[Stored data]
------------------------------------------------------------

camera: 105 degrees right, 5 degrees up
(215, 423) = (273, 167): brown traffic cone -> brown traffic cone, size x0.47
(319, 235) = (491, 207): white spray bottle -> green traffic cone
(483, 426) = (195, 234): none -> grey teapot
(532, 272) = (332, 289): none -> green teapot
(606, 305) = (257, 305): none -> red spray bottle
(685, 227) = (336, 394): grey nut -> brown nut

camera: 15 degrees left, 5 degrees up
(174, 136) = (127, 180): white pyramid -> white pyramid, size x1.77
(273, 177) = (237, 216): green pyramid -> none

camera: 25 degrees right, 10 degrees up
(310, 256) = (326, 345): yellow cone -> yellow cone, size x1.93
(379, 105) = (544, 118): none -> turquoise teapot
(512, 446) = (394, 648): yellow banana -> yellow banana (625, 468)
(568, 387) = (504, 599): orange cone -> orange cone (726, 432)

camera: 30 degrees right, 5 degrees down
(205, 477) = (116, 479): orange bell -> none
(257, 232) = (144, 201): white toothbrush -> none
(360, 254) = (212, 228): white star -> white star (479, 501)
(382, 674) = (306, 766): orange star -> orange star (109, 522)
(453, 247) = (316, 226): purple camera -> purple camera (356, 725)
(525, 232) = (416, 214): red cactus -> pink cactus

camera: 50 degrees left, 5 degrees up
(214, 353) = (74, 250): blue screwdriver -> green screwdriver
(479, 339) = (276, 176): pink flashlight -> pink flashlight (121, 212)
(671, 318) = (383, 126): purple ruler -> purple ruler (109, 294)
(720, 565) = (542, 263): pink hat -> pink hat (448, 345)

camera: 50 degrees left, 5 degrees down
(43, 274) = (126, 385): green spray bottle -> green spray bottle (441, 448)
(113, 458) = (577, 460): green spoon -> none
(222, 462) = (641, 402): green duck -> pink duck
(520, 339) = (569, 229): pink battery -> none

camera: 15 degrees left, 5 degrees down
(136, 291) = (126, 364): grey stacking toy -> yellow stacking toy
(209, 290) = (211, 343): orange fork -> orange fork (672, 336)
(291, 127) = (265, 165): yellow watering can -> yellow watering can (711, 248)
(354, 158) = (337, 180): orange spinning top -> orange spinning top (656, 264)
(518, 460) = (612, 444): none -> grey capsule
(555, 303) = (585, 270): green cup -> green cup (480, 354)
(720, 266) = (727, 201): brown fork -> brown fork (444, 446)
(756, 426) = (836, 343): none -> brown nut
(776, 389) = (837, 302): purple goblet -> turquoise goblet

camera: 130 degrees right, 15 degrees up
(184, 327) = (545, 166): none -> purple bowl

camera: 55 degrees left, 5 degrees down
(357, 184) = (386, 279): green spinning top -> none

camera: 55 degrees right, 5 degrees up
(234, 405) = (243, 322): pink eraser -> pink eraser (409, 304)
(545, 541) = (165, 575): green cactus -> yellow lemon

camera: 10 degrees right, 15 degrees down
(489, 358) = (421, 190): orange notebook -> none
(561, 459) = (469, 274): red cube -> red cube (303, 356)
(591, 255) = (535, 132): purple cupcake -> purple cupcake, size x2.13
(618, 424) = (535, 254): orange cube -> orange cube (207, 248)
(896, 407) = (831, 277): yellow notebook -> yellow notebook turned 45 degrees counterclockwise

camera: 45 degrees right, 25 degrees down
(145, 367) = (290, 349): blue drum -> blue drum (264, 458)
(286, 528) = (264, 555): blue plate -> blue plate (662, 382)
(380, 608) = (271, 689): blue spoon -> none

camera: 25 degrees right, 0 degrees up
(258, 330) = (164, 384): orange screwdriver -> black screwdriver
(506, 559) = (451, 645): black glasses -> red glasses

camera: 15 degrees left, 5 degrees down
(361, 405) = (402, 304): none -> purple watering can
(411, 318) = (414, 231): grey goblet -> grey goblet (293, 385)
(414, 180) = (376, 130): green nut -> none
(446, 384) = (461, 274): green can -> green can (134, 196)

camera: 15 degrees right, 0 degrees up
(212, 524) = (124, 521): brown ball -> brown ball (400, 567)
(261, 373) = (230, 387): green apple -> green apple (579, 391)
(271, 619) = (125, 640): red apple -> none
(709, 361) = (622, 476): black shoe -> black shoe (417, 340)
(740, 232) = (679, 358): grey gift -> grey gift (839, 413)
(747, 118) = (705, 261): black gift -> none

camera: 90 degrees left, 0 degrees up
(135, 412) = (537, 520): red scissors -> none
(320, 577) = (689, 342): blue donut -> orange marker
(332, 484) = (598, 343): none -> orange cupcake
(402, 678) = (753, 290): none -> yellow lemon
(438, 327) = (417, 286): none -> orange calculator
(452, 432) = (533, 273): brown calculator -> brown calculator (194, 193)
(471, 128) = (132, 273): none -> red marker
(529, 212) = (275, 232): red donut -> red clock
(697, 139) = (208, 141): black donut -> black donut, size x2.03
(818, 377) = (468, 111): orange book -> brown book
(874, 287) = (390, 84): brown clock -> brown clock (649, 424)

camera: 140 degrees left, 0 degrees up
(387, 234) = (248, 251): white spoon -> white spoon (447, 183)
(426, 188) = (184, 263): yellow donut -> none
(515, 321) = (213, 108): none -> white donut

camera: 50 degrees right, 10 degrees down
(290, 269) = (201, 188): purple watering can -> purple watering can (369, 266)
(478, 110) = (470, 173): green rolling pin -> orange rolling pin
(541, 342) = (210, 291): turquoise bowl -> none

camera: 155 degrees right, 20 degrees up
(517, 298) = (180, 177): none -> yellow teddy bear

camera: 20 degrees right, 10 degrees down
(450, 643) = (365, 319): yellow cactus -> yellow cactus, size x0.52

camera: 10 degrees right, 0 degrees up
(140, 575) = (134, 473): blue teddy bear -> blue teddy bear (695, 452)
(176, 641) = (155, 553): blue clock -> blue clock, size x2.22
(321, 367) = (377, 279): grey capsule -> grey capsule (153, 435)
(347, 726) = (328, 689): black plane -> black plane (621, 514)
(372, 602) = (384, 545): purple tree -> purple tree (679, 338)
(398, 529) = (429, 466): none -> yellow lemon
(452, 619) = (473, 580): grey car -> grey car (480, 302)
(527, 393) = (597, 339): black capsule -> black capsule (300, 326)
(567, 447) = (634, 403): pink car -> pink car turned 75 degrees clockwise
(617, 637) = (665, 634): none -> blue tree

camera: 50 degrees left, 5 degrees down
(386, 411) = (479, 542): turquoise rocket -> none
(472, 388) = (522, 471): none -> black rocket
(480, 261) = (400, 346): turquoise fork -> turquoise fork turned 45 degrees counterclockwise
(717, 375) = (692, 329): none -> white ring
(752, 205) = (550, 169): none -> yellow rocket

------------------------------------------------------------

- **Work item**:
Scan the records above for the lines holding "(319, 235) = (491, 207): white" and "(685, 227) = (336, 394): grey". Transcribe those two and every line between them word for word, and no others.

- **Response**:
(319, 235) = (491, 207): white spray bottle -> green traffic cone
(483, 426) = (195, 234): none -> grey teapot
(532, 272) = (332, 289): none -> green teapot
(606, 305) = (257, 305): none -> red spray bottle
(685, 227) = (336, 394): grey nut -> brown nut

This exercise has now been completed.